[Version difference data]
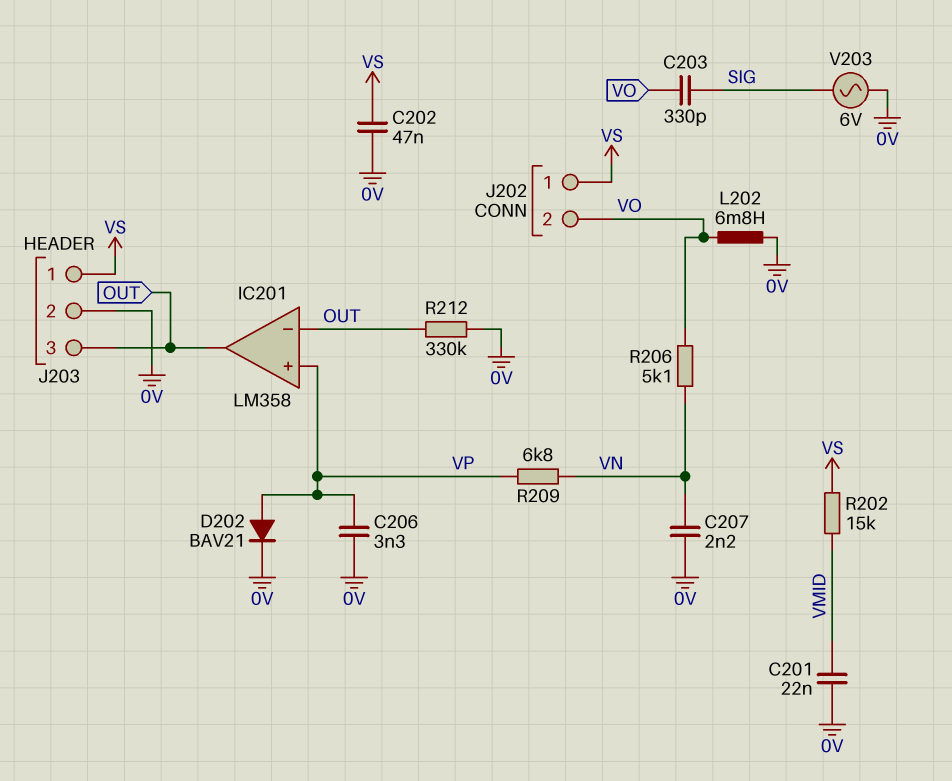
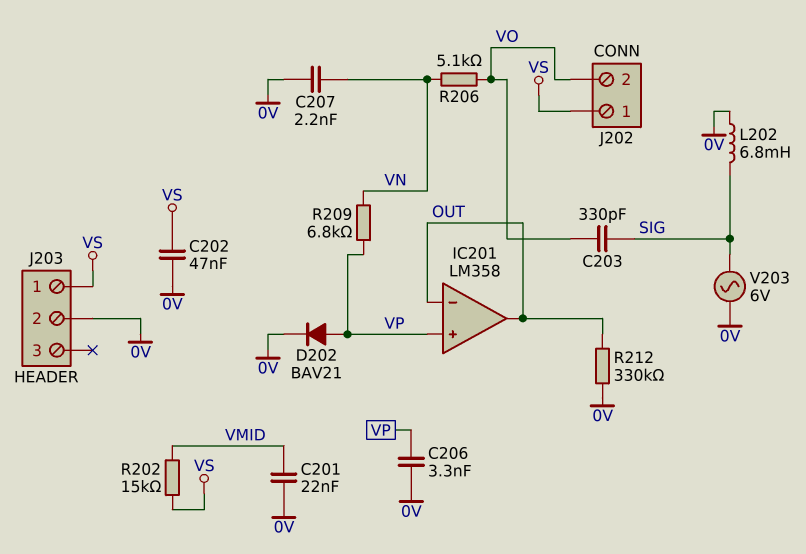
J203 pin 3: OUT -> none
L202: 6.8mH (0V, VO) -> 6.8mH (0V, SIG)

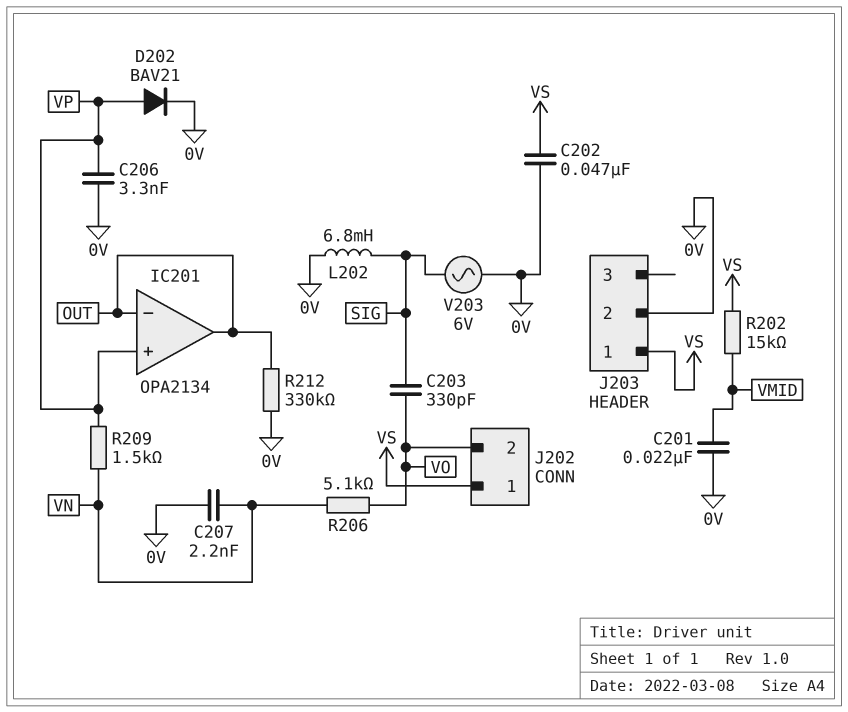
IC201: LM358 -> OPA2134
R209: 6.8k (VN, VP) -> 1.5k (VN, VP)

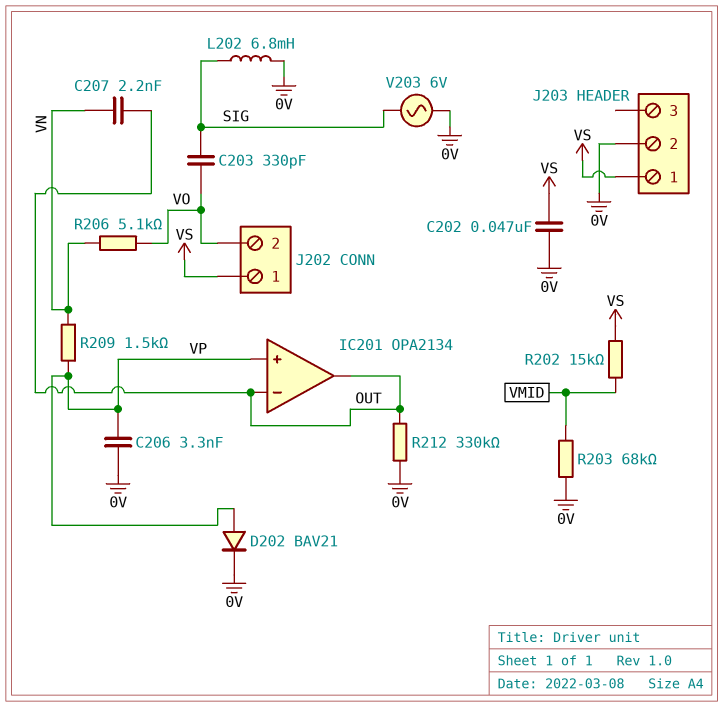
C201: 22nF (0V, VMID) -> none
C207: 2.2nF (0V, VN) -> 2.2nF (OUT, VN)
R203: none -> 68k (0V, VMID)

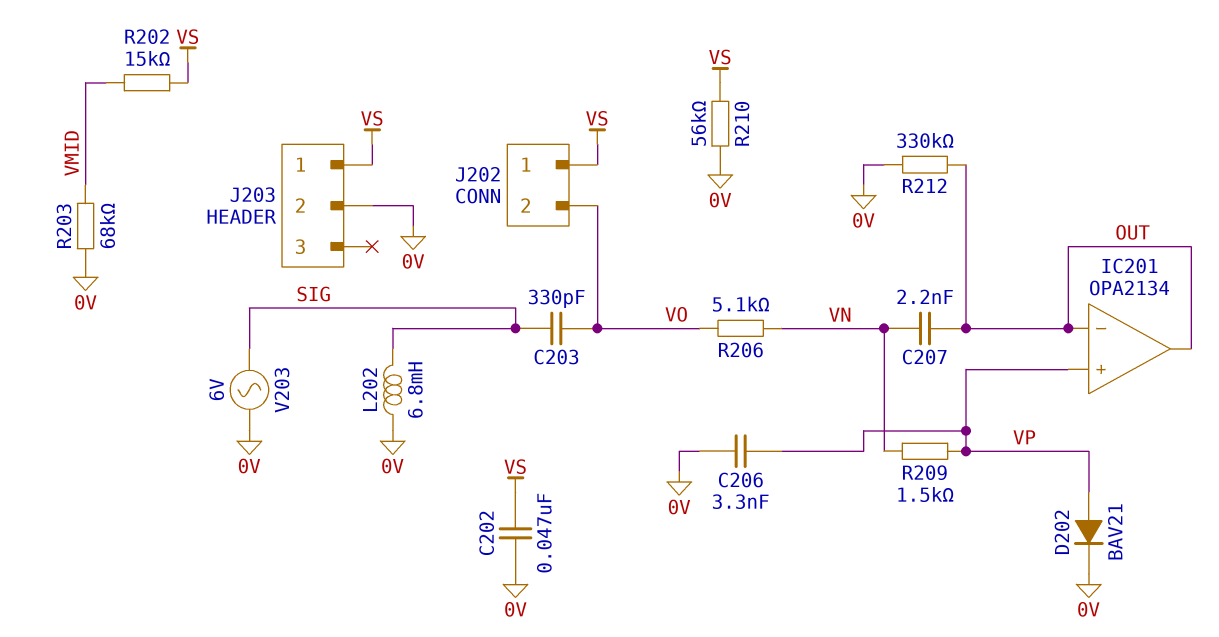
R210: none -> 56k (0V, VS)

• **Exercise requirements**
Output the records above character for character, but leave each image out.

• **Response for this exercise**
J203 pin 3: OUT -> none
L202: 6.8mH (0V, VO) -> 6.8mH (0V, SIG)

IC201: LM358 -> OPA2134
R209: 6.8k (VN, VP) -> 1.5k (VN, VP)

C201: 22nF (0V, VMID) -> none
C207: 2.2nF (0V, VN) -> 2.2nF (OUT, VN)
R203: none -> 68k (0V, VMID)

R210: none -> 56k (0V, VS)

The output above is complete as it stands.